Task requirements: Put the entries below into a Markdown table with two columns, Row and Entry. Number each entry in the Row column, and leave out any blank lines.

-- BEGIN --

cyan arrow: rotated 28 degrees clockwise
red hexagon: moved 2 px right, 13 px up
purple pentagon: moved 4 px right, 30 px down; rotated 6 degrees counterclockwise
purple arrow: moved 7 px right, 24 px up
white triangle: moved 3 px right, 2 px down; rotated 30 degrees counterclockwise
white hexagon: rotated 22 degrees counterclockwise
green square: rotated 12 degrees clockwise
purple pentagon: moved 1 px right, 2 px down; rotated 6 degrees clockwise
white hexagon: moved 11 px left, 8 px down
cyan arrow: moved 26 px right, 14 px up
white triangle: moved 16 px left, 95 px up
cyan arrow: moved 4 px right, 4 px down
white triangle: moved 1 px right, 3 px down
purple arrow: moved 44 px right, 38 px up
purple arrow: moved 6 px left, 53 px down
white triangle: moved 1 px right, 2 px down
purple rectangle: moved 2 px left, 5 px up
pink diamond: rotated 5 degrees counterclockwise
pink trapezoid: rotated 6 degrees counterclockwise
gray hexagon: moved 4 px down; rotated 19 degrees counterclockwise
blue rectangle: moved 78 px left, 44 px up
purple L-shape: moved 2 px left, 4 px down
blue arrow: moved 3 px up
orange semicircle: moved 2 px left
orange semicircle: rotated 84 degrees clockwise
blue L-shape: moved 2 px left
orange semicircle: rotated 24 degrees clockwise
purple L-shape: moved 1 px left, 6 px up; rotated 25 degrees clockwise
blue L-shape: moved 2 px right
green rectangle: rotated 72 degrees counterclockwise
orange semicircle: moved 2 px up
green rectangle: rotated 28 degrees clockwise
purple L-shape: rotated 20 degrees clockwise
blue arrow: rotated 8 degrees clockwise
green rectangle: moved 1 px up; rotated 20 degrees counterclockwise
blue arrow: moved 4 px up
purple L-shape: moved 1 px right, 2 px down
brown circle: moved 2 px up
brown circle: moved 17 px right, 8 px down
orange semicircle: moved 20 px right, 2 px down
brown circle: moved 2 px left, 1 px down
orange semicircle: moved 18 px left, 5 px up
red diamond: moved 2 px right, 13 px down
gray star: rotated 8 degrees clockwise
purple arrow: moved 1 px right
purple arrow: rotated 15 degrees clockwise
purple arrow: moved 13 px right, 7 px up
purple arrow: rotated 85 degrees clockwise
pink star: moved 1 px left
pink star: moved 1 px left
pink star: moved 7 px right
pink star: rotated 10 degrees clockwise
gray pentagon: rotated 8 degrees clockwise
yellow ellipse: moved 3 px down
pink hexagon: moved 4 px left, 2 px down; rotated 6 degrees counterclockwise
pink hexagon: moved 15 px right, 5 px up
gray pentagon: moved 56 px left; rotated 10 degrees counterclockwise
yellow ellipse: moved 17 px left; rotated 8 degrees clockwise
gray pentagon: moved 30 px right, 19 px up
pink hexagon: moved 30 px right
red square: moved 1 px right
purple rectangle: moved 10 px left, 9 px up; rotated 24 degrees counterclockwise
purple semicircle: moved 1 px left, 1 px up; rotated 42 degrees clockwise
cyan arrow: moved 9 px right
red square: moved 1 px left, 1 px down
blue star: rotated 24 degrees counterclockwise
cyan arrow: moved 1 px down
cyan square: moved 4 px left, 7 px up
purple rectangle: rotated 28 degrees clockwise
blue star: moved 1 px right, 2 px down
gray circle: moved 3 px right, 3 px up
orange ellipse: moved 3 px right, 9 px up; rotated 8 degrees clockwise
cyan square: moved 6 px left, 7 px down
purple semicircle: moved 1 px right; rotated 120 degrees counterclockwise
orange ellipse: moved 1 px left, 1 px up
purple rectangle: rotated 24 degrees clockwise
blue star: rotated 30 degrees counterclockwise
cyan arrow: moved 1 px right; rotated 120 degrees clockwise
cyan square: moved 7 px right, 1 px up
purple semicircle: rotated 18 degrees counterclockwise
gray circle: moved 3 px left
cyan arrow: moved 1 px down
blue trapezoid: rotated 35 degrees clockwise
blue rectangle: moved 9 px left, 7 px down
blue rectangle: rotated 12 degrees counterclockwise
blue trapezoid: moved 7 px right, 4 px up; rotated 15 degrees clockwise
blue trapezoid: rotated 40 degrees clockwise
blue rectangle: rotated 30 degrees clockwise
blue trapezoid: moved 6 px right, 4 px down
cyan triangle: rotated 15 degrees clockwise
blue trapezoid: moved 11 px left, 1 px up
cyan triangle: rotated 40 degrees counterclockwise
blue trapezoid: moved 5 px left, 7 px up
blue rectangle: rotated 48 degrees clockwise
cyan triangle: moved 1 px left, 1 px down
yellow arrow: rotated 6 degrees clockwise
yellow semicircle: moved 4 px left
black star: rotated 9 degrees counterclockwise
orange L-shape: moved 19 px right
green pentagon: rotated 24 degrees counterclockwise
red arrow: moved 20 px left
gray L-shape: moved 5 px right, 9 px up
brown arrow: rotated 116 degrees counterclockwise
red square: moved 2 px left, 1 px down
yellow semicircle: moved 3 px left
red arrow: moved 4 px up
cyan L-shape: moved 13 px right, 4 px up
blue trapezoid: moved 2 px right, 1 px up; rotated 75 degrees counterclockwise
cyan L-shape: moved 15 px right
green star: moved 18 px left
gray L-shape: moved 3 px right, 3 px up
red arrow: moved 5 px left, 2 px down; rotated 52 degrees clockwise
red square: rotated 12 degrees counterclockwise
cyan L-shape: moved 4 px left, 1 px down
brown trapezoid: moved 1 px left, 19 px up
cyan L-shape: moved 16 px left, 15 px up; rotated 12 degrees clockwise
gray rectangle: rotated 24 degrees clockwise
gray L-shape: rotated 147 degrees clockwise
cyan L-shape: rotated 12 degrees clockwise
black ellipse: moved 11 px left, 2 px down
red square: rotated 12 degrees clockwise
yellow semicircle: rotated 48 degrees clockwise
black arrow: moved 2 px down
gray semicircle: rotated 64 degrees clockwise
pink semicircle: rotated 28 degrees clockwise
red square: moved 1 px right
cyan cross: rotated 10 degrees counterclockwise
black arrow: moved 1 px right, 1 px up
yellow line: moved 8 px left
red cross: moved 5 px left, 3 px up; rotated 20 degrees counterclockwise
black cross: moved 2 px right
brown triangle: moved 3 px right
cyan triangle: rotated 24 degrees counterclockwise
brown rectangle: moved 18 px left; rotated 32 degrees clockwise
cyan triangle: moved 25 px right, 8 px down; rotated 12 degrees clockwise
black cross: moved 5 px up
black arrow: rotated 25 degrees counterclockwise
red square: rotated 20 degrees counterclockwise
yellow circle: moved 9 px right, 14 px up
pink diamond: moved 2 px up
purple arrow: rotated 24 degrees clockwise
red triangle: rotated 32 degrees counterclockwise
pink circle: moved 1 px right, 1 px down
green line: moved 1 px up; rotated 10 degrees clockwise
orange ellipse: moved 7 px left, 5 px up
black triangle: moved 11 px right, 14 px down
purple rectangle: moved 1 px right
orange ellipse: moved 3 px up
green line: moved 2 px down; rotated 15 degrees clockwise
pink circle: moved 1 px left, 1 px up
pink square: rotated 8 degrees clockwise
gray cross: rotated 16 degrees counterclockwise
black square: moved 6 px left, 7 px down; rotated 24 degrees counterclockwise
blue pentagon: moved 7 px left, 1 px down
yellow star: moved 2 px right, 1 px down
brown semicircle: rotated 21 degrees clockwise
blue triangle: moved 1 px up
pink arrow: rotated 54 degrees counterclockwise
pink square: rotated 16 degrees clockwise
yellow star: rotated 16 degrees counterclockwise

-- END --

Task output:
| Row | Entry |
|---|---|
| 1 | cyan arrow: rotated 28 degrees clockwise |
| 2 | red hexagon: moved 2 px right, 13 px up |
| 3 | purple pentagon: moved 4 px right, 30 px down; rotated 6 degrees counterclockwise |
| 4 | purple arrow: moved 7 px right, 24 px up |
| 5 | white triangle: moved 3 px right, 2 px down; rotated 30 degrees counterclockwise |
| 6 | white hexagon: rotated 22 degrees counterclockwise |
| 7 | green square: rotated 12 degrees clockwise |
| 8 | purple pentagon: moved 1 px right, 2 px down; rotated 6 degrees clockwise |
| 9 | white hexagon: moved 11 px left, 8 px down |
| 10 | cyan arrow: moved 26 px right, 14 px up |
| 11 | white triangle: moved 16 px left, 95 px up |
| 12 | cyan arrow: moved 4 px right, 4 px down |
| 13 | white triangle: moved 1 px right, 3 px down |
| 14 | purple arrow: moved 44 px right, 38 px up |
| 15 | purple arrow: moved 6 px left, 53 px down |
| 16 | white triangle: moved 1 px right, 2 px down |
| 17 | purple rectangle: moved 2 px left, 5 px up |
| 18 | pink diamond: rotated 5 degrees counterclockwise |
| 19 | pink trapezoid: rotated 6 degrees counterclockwise |
| 20 | gray hexagon: moved 4 px down; rotated 19 degrees counterclockwise |
| 21 | blue rectangle: moved 78 px left, 44 px up |
| 22 | purple L-shape: moved 2 px left, 4 px down |
| 23 | blue arrow: moved 3 px up |
| 24 | orange semicircle: moved 2 px left |
| 25 | orange semicircle: rotated 84 degrees clockwise |
| 26 | blue L-shape: moved 2 px left |
| 27 | orange semicircle: rotated 24 degrees clockwise |
| 28 | purple L-shape: moved 1 px left, 6 px up; rotated 25 degrees clockwise |
| 29 | blue L-shape: moved 2 px right |
| 30 | green rectangle: rotated 72 degrees counterclockwise |
| 31 | orange semicircle: moved 2 px up |
| 32 | green rectangle: rotated 28 degrees clockwise |
| 33 | purple L-shape: rotated 20 degrees clockwise |
| 34 | blue arrow: rotated 8 degrees clockwise |
| 35 | green rectangle: moved 1 px up; rotated 20 degrees counterclockwise |
| 36 | blue arrow: moved 4 px up |
| 37 | purple L-shape: moved 1 px right, 2 px down |
| 38 | brown circle: moved 2 px up |
| 39 | brown circle: moved 17 px right, 8 px down |
| 40 | orange semicircle: moved 20 px right, 2 px down |
| 41 | brown circle: moved 2 px left, 1 px down |
| 42 | orange semicircle: moved 18 px left, 5 px up |
| 43 | red diamond: moved 2 px right, 13 px down |
| 44 | gray star: rotated 8 degrees clockwise |
| 45 | purple arrow: moved 1 px right |
| 46 | purple arrow: rotated 15 degrees clockwise |
| 47 | purple arrow: moved 13 px right, 7 px up |
| 48 | purple arrow: rotated 85 degrees clockwise |
| 49 | pink star: moved 1 px left |
| 50 | pink star: moved 1 px left |
| 51 | pink star: moved 7 px right |
| 52 | pink star: rotated 10 degrees clockwise |
| 53 | gray pentagon: rotated 8 degrees clockwise |
| 54 | yellow ellipse: moved 3 px down |
| 55 | pink hexagon: moved 4 px left, 2 px down; rotated 6 degrees counterclockwise |
| 56 | pink hexagon: moved 15 px right, 5 px up |
| 57 | gray pentagon: moved 56 px left; rotated 10 degrees counterclockwise |
| 58 | yellow ellipse: moved 17 px left; rotated 8 degrees clockwise |
| 59 | gray pentagon: moved 30 px right, 19 px up |
| 60 | pink hexagon: moved 30 px right |
| 61 | red square: moved 1 px right |
| 62 | purple rectangle: moved 10 px left, 9 px up; rotated 24 degrees counterclockwise |
| 63 | purple semicircle: moved 1 px left, 1 px up; rotated 42 degrees clockwise |
| 64 | cyan arrow: moved 9 px right |
| 65 | red square: moved 1 px left, 1 px down |
| 66 | blue star: rotated 24 degrees counterclockwise |
| 67 | cyan arrow: moved 1 px down |
| 68 | cyan square: moved 4 px left, 7 px up |
| 69 | purple rectangle: rotated 28 degrees clockwise |
| 70 | blue star: moved 1 px right, 2 px down |
| 71 | gray circle: moved 3 px right, 3 px up |
| 72 | orange ellipse: moved 3 px right, 9 px up; rotated 8 degrees clockwise |
| 73 | cyan square: moved 6 px left, 7 px down |
| 74 | purple semicircle: moved 1 px right; rotated 120 degrees counterclockwise |
| 75 | orange ellipse: moved 1 px left, 1 px up |
| 76 | purple rectangle: rotated 24 degrees clockwise |
| 77 | blue star: rotated 30 degrees counterclockwise |
| 78 | cyan arrow: moved 1 px right; rotated 120 degrees clockwise |
| 79 | cyan square: moved 7 px right, 1 px up |
| 80 | purple semicircle: rotated 18 degrees counterclockwise |
| 81 | gray circle: moved 3 px left |
| 82 | cyan arrow: moved 1 px down |
| 83 | blue trapezoid: rotated 35 degrees clockwise |
| 84 | blue rectangle: moved 9 px left, 7 px down |
| 85 | blue rectangle: rotated 12 degrees counterclockwise |
| 86 | blue trapezoid: moved 7 px right, 4 px up; rotated 15 degrees clockwise |
| 87 | blue trapezoid: rotated 40 degrees clockwise |
| 88 | blue rectangle: rotated 30 degrees clockwise |
| 89 | blue trapezoid: moved 6 px right, 4 px down |
| 90 | cyan triangle: rotated 15 degrees clockwise |
| 91 | blue trapezoid: moved 11 px left, 1 px up |
| 92 | cyan triangle: rotated 40 degrees counterclockwise |
| 93 | blue trapezoid: moved 5 px left, 7 px up |
| 94 | blue rectangle: rotated 48 degrees clockwise |
| 95 | cyan triangle: moved 1 px left, 1 px down |
| 96 | yellow arrow: rotated 6 degrees clockwise |
| 97 | yellow semicircle: moved 4 px left |
| 98 | black star: rotated 9 degrees counterclockwise |
| 99 | orange L-shape: moved 19 px right |
| 100 | green pentagon: rotated 24 degrees counterclockwise |
| 101 | red arrow: moved 20 px left |
| 102 | gray L-shape: moved 5 px right, 9 px up |
| 103 | brown arrow: rotated 116 degrees counterclockwise |
| 104 | red square: moved 2 px left, 1 px down |
| 105 | yellow semicircle: moved 3 px left |
| 106 | red arrow: moved 4 px up |
| 107 | cyan L-shape: moved 13 px right, 4 px up |
| 108 | blue trapezoid: moved 2 px right, 1 px up; rotated 75 degrees counterclockwise |
| 109 | cyan L-shape: moved 15 px right |
| 110 | green star: moved 18 px left |
| 111 | gray L-shape: moved 3 px right, 3 px up |
| 112 | red arrow: moved 5 px left, 2 px down; rotated 52 degrees clockwise |
| 113 | red square: rotated 12 degrees counterclockwise |
| 114 | cyan L-shape: moved 4 px left, 1 px down |
| 115 | brown trapezoid: moved 1 px left, 19 px up |
| 116 | cyan L-shape: moved 16 px left, 15 px up; rotated 12 degrees clockwise |
| 117 | gray rectangle: rotated 24 degrees clockwise |
| 118 | gray L-shape: rotated 147 degrees clockwise |
| 119 | cyan L-shape: rotated 12 degrees clockwise |
| 120 | black ellipse: moved 11 px left, 2 px down |
| 121 | red square: rotated 12 degrees clockwise |
| 122 | yellow semicircle: rotated 48 degrees clockwise |
| 123 | black arrow: moved 2 px down |
| 124 | gray semicircle: rotated 64 degrees clockwise |
| 125 | pink semicircle: rotated 28 degrees clockwise |
| 126 | red square: moved 1 px right |
| 127 | cyan cross: rotated 10 degrees counterclockwise |
| 128 | black arrow: moved 1 px right, 1 px up |
| 129 | yellow line: moved 8 px left |
| 130 | red cross: moved 5 px left, 3 px up; rotated 20 degrees counterclockwise |
| 131 | black cross: moved 2 px right |
| 132 | brown triangle: moved 3 px right |
| 133 | cyan triangle: rotated 24 degrees counterclockwise |
| 134 | brown rectangle: moved 18 px left; rotated 32 degrees clockwise |
| 135 | cyan triangle: moved 25 px right, 8 px down; rotated 12 degrees clockwise |
| 136 | black cross: moved 5 px up |
| 137 | black arrow: rotated 25 degrees counterclockwise |
| 138 | red square: rotated 20 degrees counterclockwise |
| 139 | yellow circle: moved 9 px right, 14 px up |
| 140 | pink diamond: moved 2 px up |
| 141 | purple arrow: rotated 24 degrees clockwise |
| 142 | red triangle: rotated 32 degrees counterclockwise |
| 143 | pink circle: moved 1 px right, 1 px down |
| 144 | green line: moved 1 px up; rotated 10 degrees clockwise |
| 145 | orange ellipse: moved 7 px left, 5 px up |
| 146 | black triangle: moved 11 px right, 14 px down |
| 147 | purple rectangle: moved 1 px right |
| 148 | orange ellipse: moved 3 px up |
| 149 | green line: moved 2 px down; rotated 15 degrees clockwise |
| 150 | pink circle: moved 1 px left, 1 px up |
| 151 | pink square: rotated 8 degrees clockwise |
| 152 | gray cross: rotated 16 degrees counterclockwise |
| 153 | black square: moved 6 px left, 7 px down; rotated 24 degrees counterclockwise |
| 154 | blue pentagon: moved 7 px left, 1 px down |
| 155 | yellow star: moved 2 px right, 1 px down |
| 156 | brown semicircle: rotated 21 degrees clockwise |
| 157 | blue triangle: moved 1 px up |
| 158 | pink arrow: rotated 54 degrees counterclockwise |
| 159 | pink square: rotated 16 degrees clockwise |
| 160 | yellow star: rotated 16 degrees counterclockwise |